▸ **TASK PROMPT**: Entries follow. Give back exactly the lines starting at the one containing "# camera: 30 degrees right, 0 degrees up" and ending at the one containing "recoloured,gumka do mazania", and no other lines.

▸ **DATASET**:

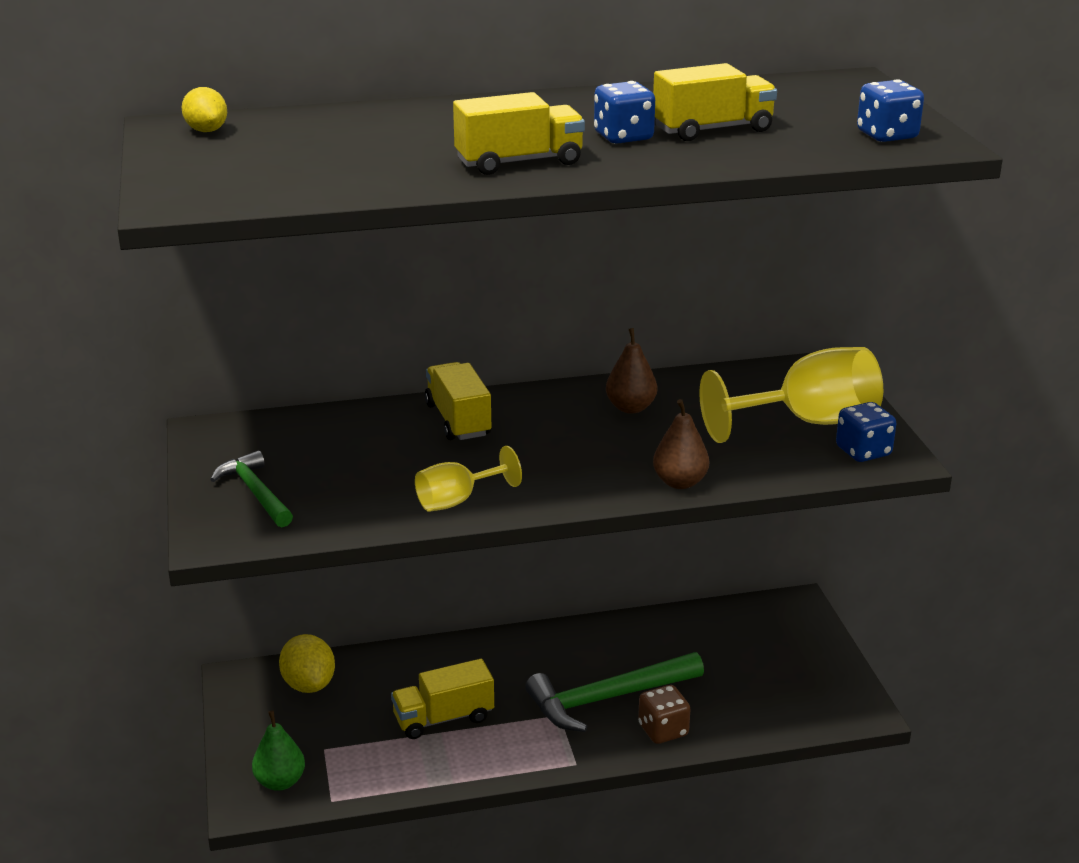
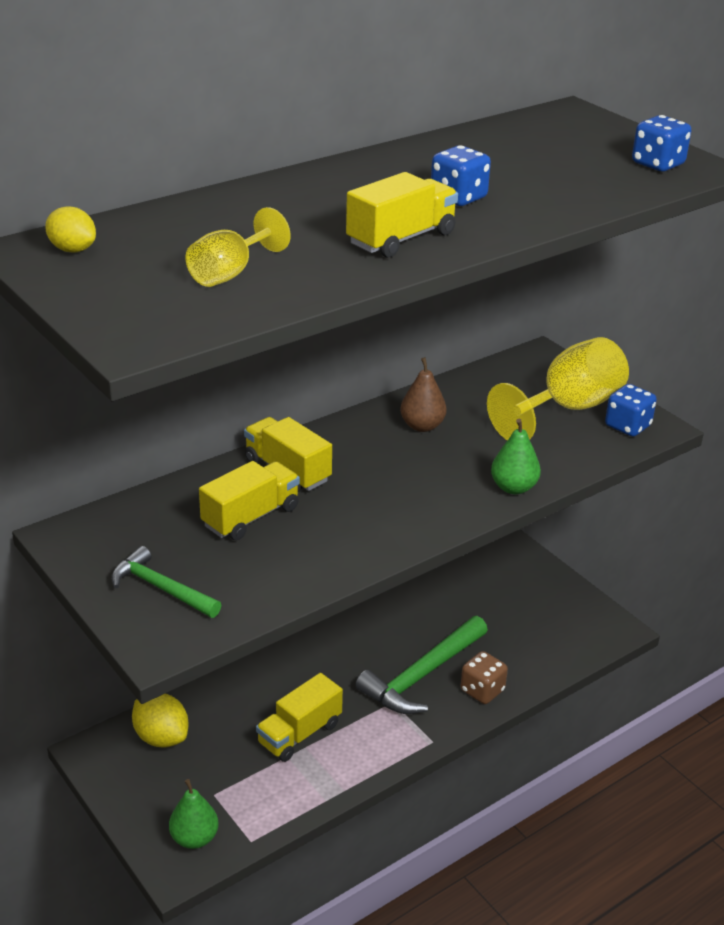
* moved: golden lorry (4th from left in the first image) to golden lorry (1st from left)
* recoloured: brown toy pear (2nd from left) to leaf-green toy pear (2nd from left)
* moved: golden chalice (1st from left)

==

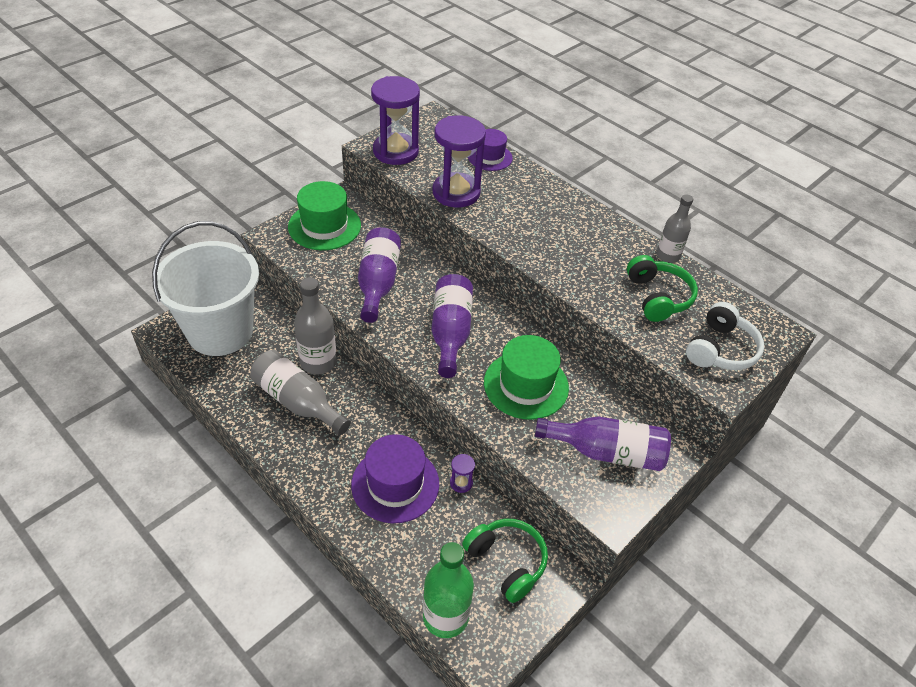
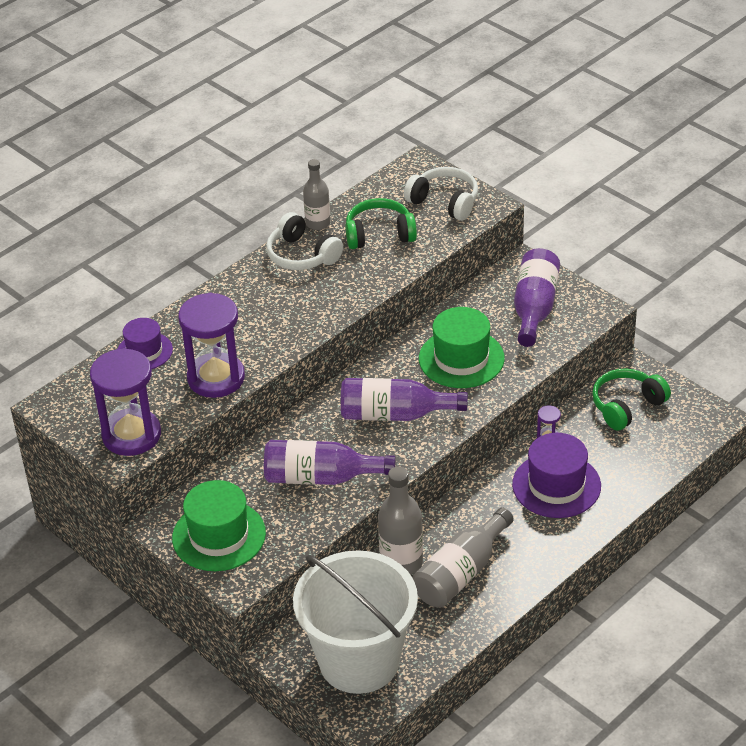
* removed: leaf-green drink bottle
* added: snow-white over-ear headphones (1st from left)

* * *

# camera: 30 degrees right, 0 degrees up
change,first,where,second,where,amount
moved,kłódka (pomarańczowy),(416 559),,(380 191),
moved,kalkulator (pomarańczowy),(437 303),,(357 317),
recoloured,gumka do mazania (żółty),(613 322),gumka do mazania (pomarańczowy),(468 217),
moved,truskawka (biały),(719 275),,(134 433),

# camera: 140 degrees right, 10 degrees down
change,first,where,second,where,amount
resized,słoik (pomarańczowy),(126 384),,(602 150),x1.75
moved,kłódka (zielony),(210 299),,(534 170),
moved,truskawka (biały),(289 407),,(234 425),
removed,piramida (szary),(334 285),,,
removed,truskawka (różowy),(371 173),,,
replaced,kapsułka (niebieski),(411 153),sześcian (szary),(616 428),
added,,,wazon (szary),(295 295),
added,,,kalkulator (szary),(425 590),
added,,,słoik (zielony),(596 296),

▸ **COMPLETED EXERCISE**:
# camera: 30 degrees right, 0 degrees up
change,first,where,second,where,amount
moved,kłódka (pomarańczowy),(416 559),,(380 191),
moved,kalkulator (pomarańczowy),(437 303),,(357 317),
recoloured,gumka do mazania (żółty),(613 322),gumka do mazania (pomarańczowy),(468 217),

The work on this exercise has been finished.